- Task instructions -
Return nothing except the lines from the one that contains "(236, 238) = (249, 344): white" through the end of the material below, each exactly as given.
::::
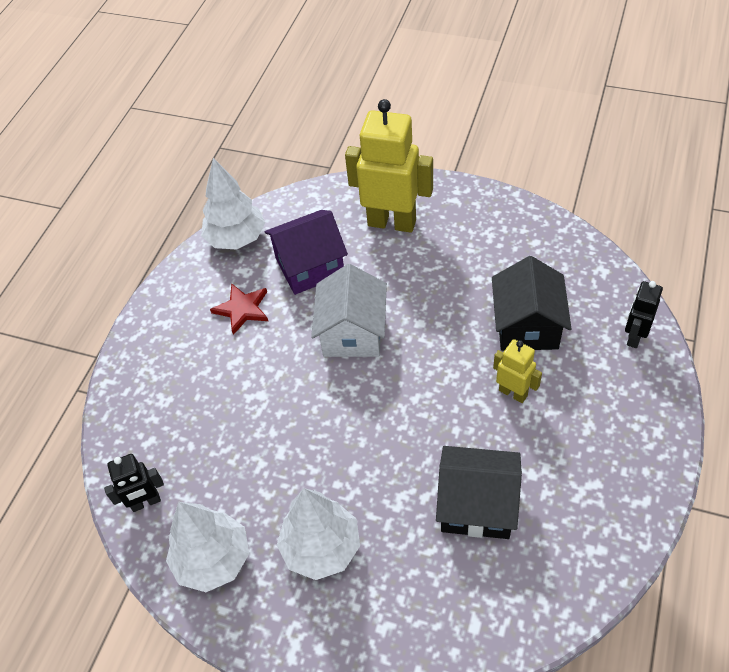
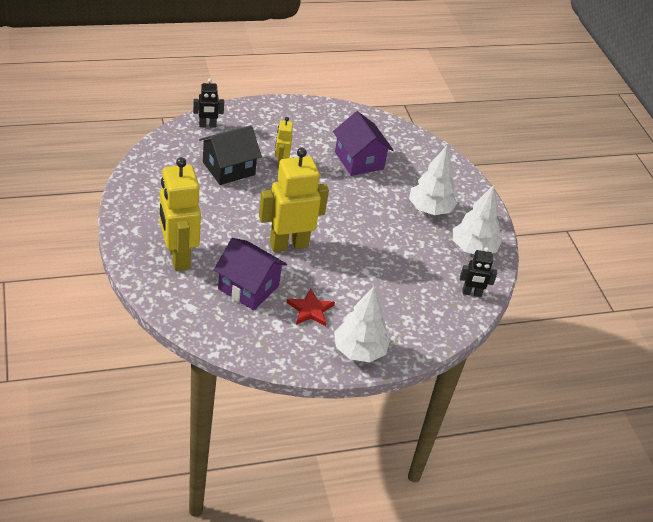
camera: 135 degrees left, 10 degrees down
(146, 502) = (471, 293): black robot -> black robot turned 150 degrees clockwise
(236, 238) = (249, 344): white tree -> white tree (359, 351)
(352, 333) = (288, 244): white house -> yellow robot
(477, 505) = (359, 160): black house -> purple house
::::
- Result of the exercise -
(236, 238) = (249, 344): white tree -> white tree (359, 351)
(352, 333) = (288, 244): white house -> yellow robot
(477, 505) = (359, 160): black house -> purple house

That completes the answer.